Every line from the line containing "SW2: switch (SIG16, SIG24) -> none" through the end of the data is to be reproduced exactly, excluding pictures.

*** The records Section Begins ***

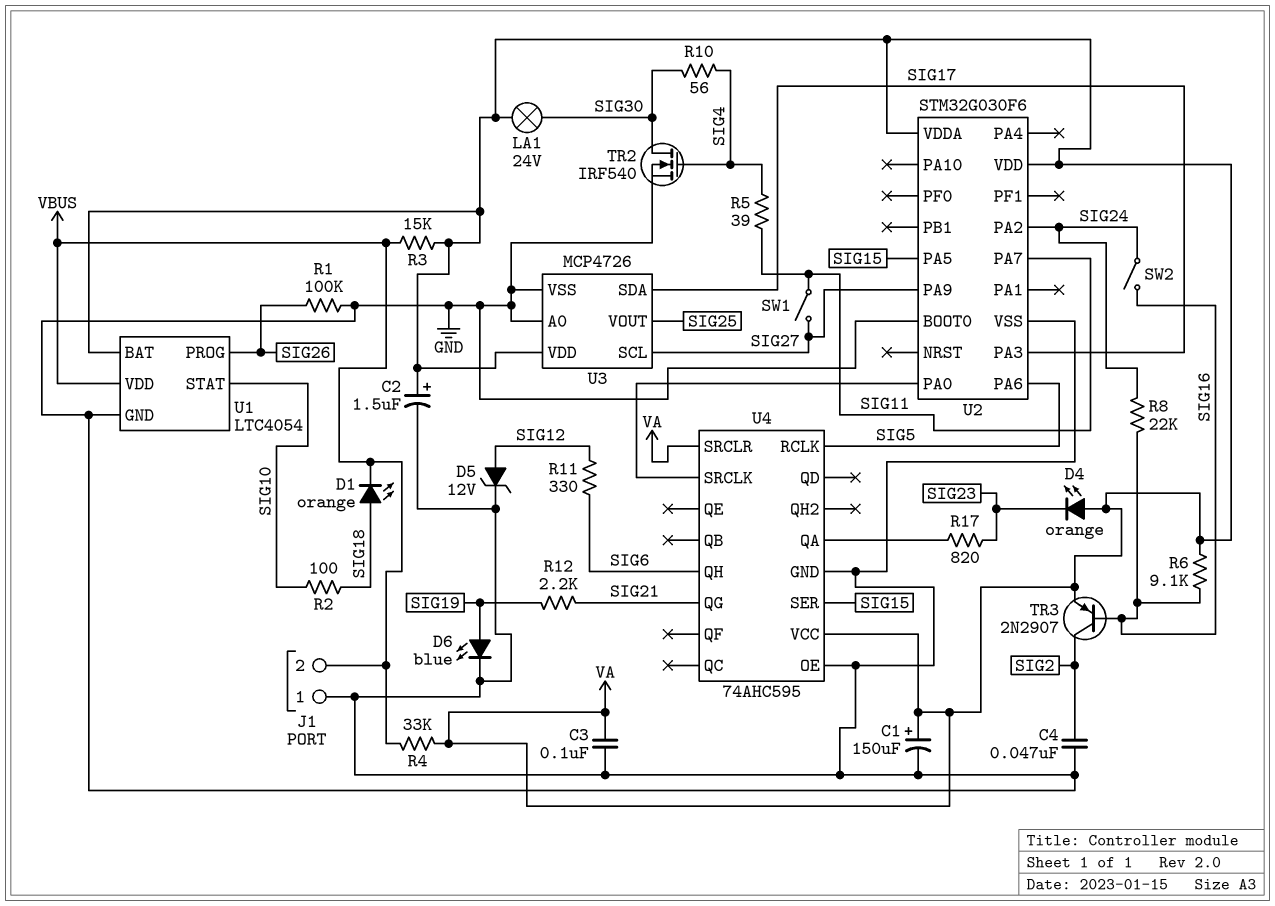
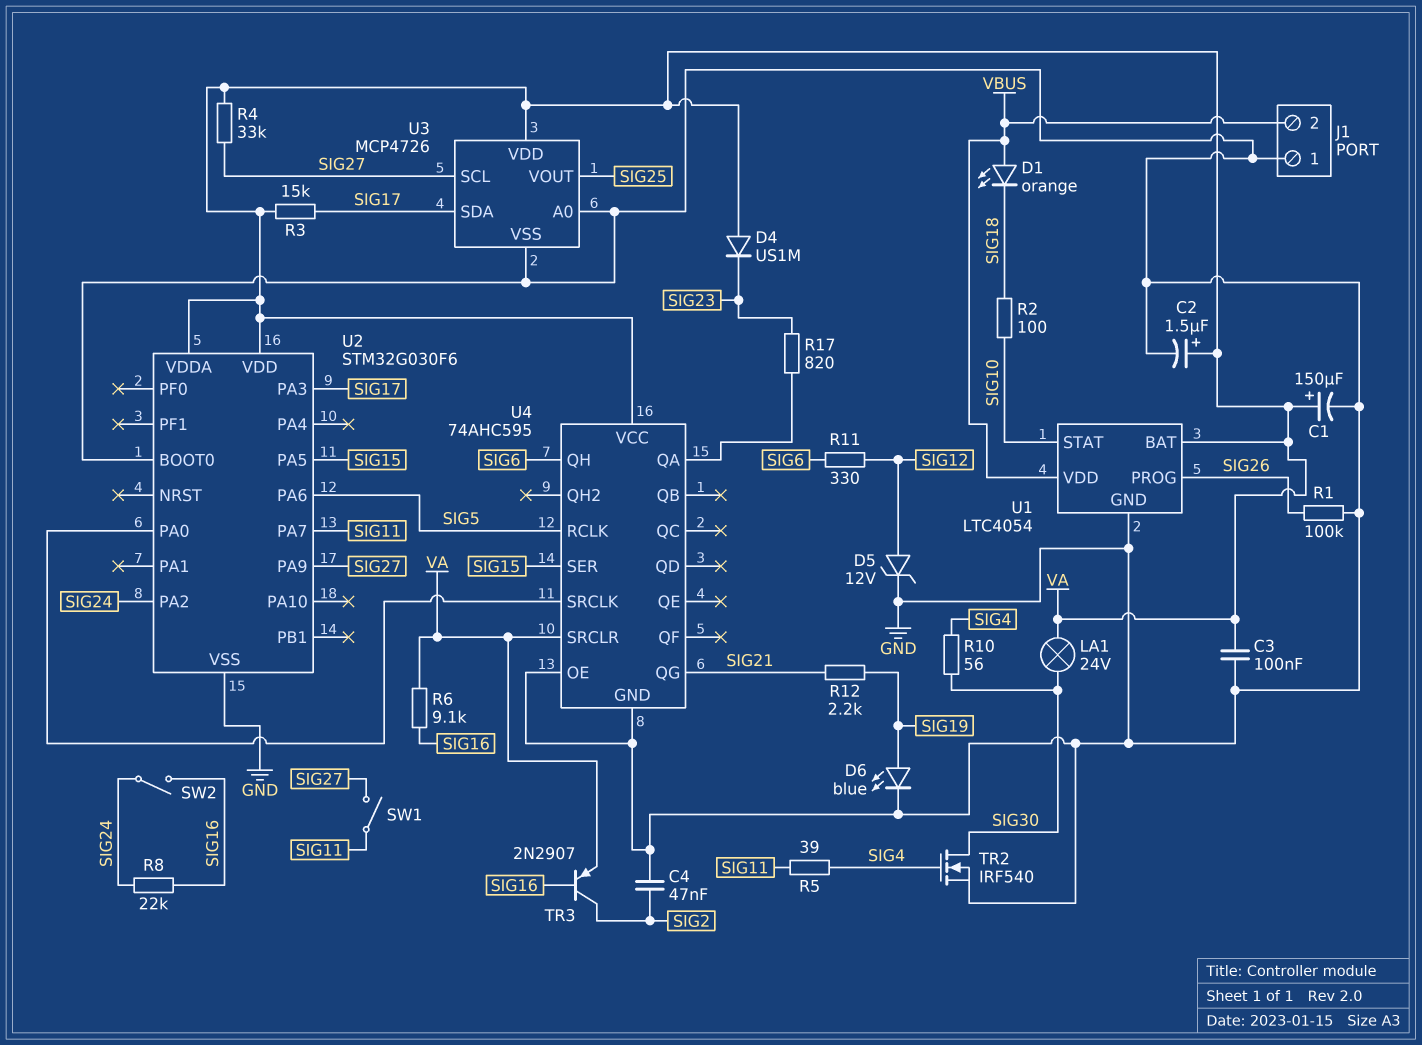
D1: LED orange (A SIG18, K VBUS) -> LED orange (A VBUS, K SIG18)
D4: LED orange (A VA, K SIG23) -> diode US1M (A VA, K SIG23)
R3: 15k (VA, VBUS) -> 15k (SIG17, VA)
R4: 33k (VA, VBUS) -> 33k (SIG27, VA)

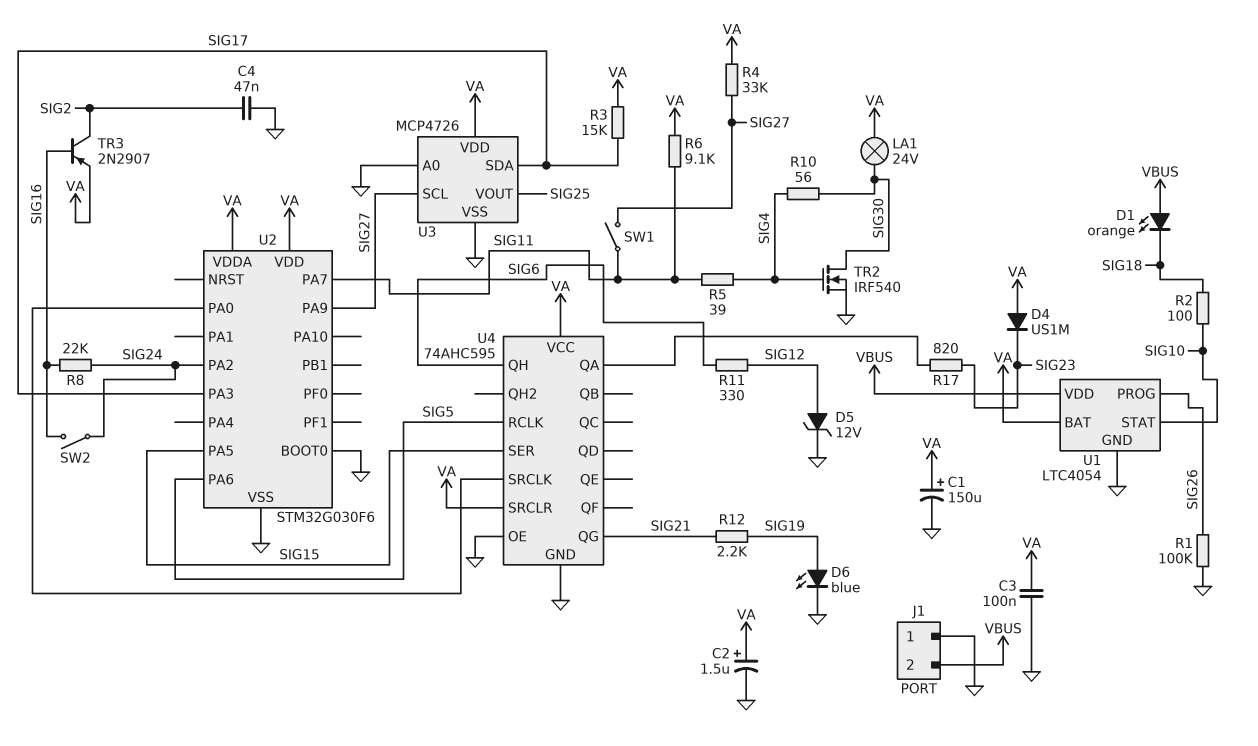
R6: 9.1k (SIG16, VA) -> 9.1k (SIG11, VA)

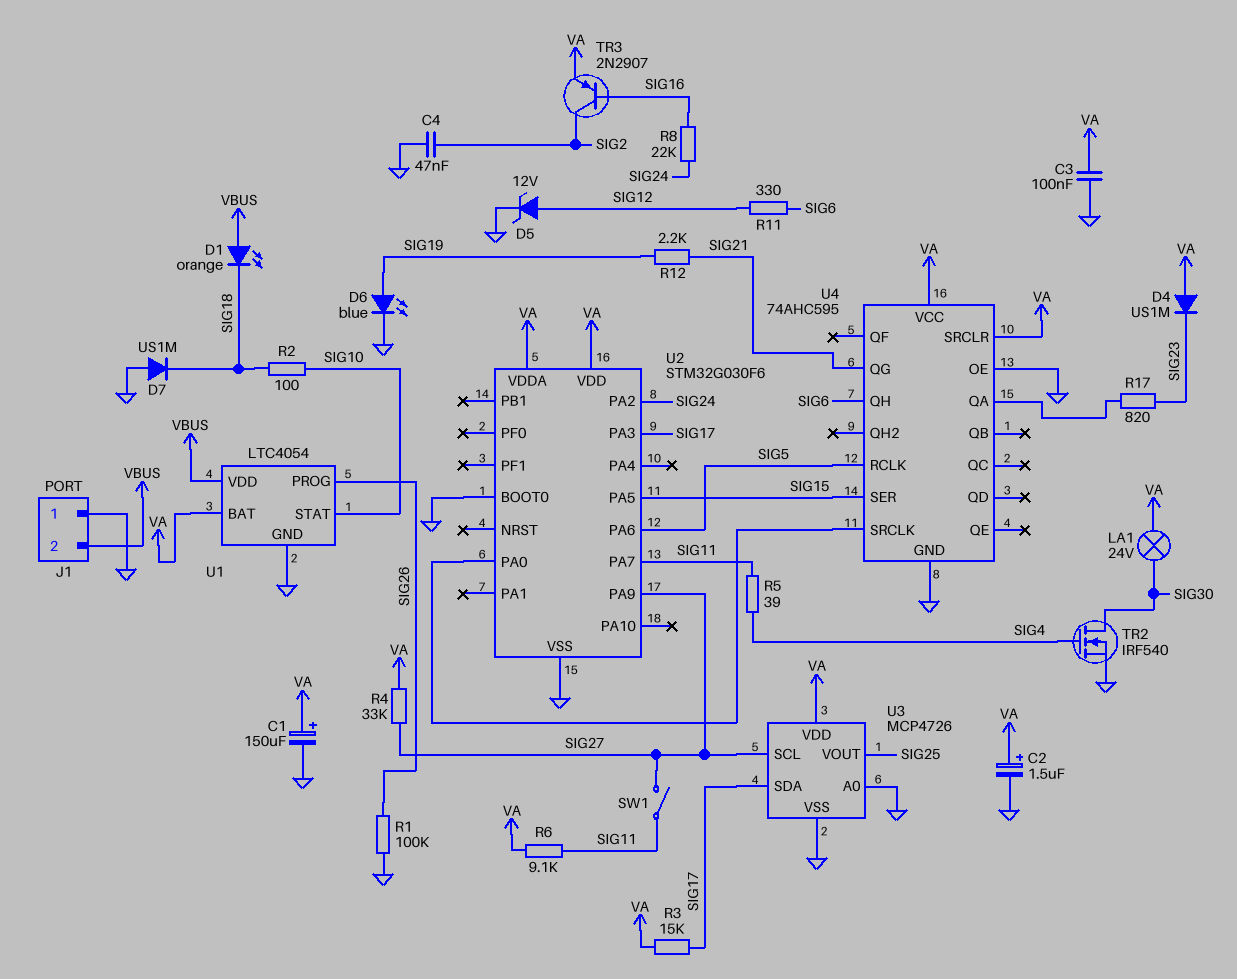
D7: none -> diode US1M (A GND, K SIG18)
R10: 56 (SIG4, SIG30) -> none
SW2: switch (SIG16, SIG24) -> none

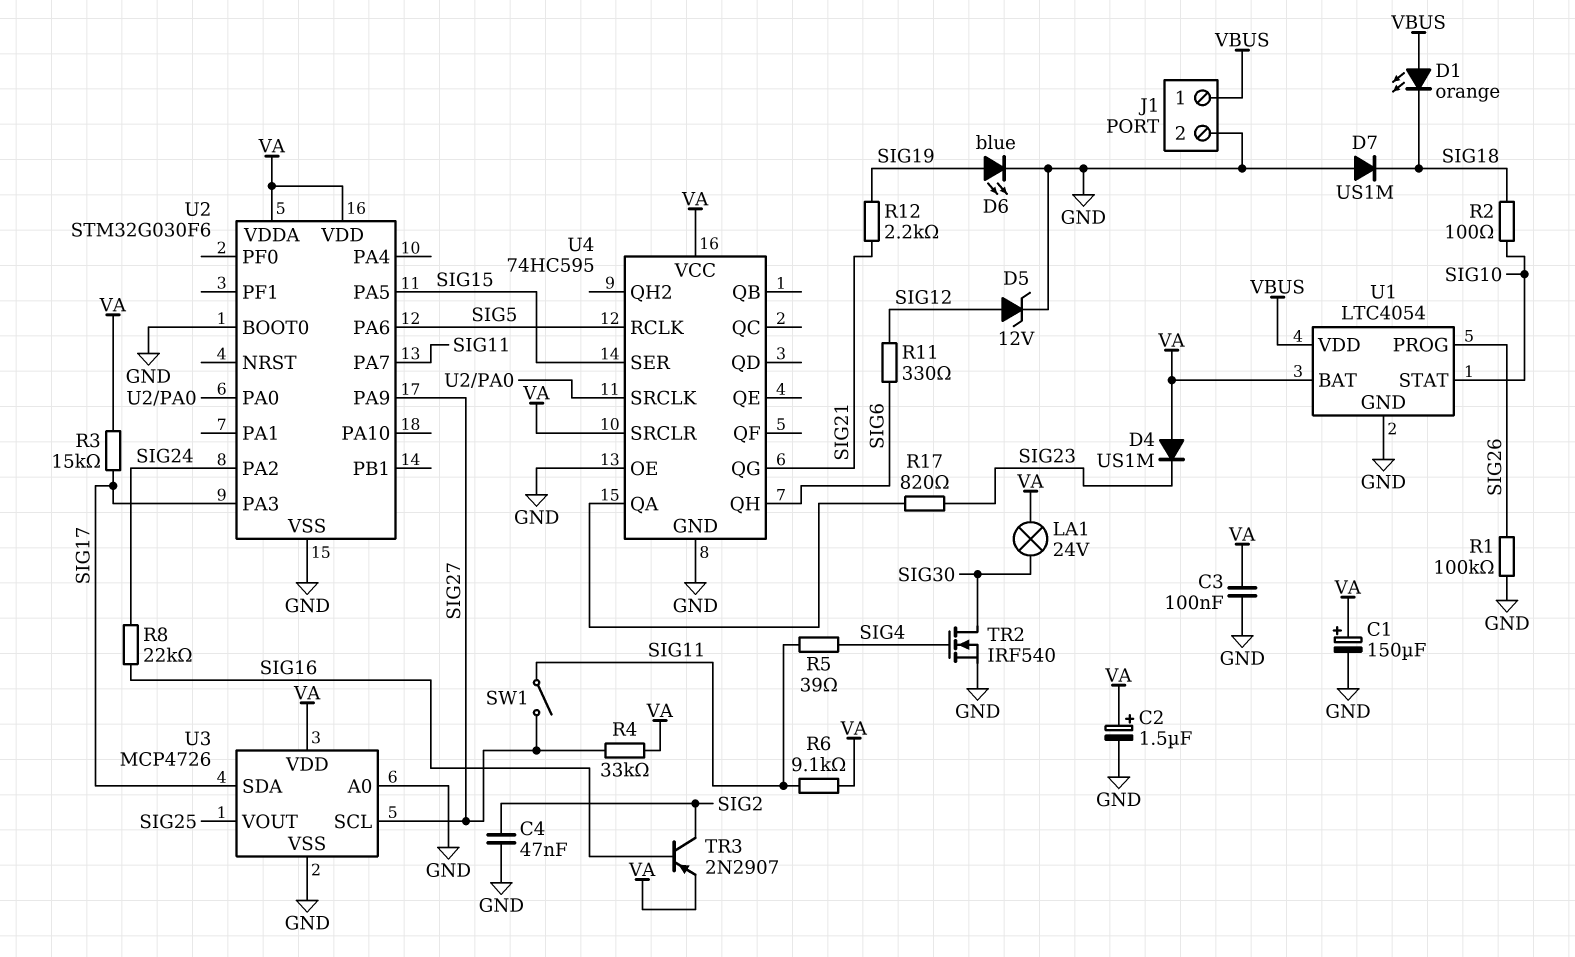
J1 pin 1: GND -> VBUS
J1 pin 2: VBUS -> GND
U4: 74AHC595 -> 74HC595

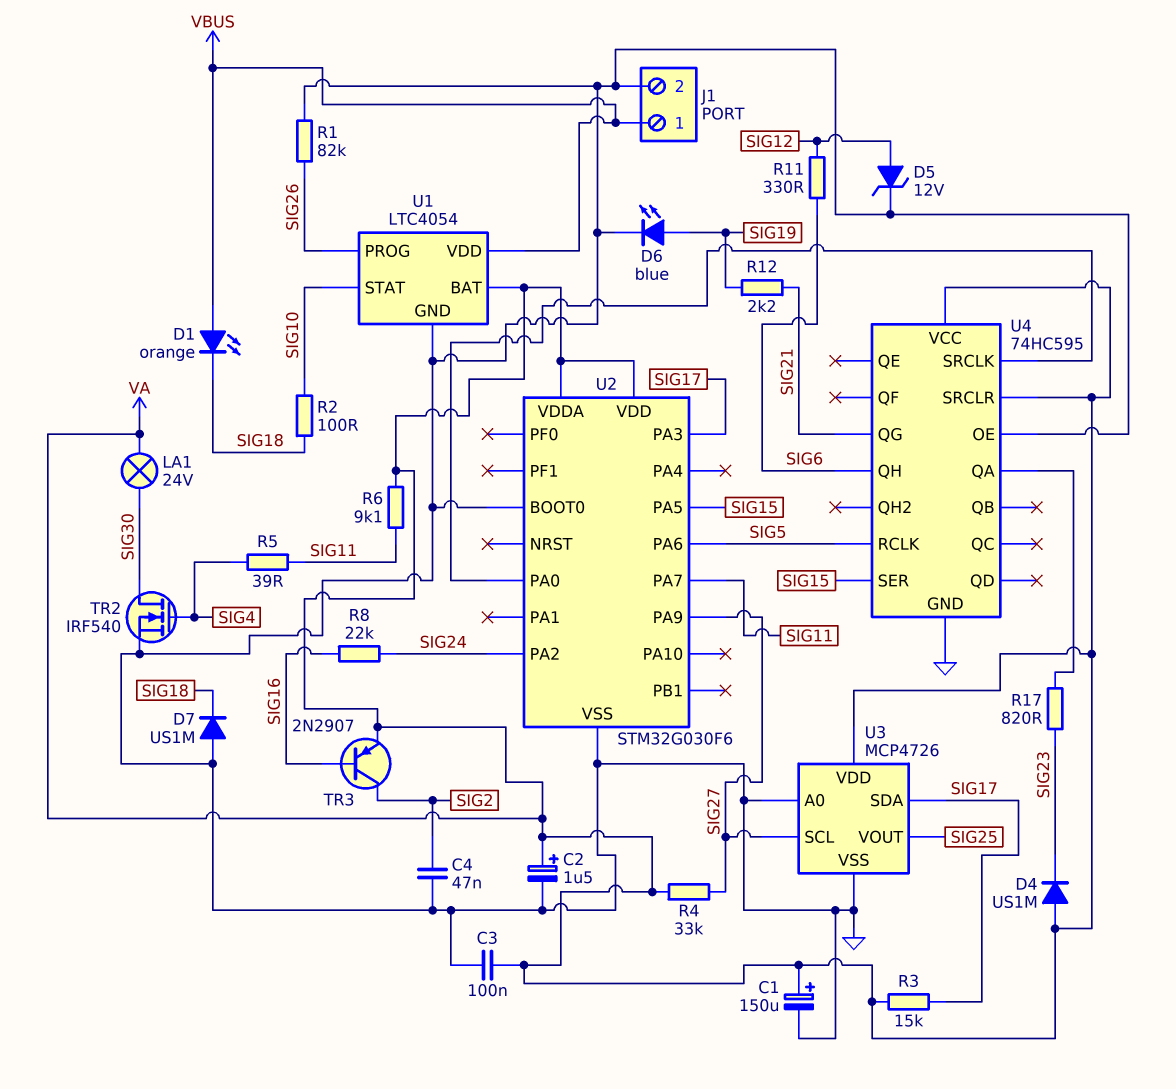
R1: 100k (GND, SIG26) -> 82k (GND, SIG26)
SW1: switch (SIG11, SIG27) -> none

*** The records Section Ends ***

● Expected answer:
SW2: switch (SIG16, SIG24) -> none

J1 pin 1: GND -> VBUS
J1 pin 2: VBUS -> GND
U4: 74AHC595 -> 74HC595

R1: 100k (GND, SIG26) -> 82k (GND, SIG26)
SW1: switch (SIG11, SIG27) -> none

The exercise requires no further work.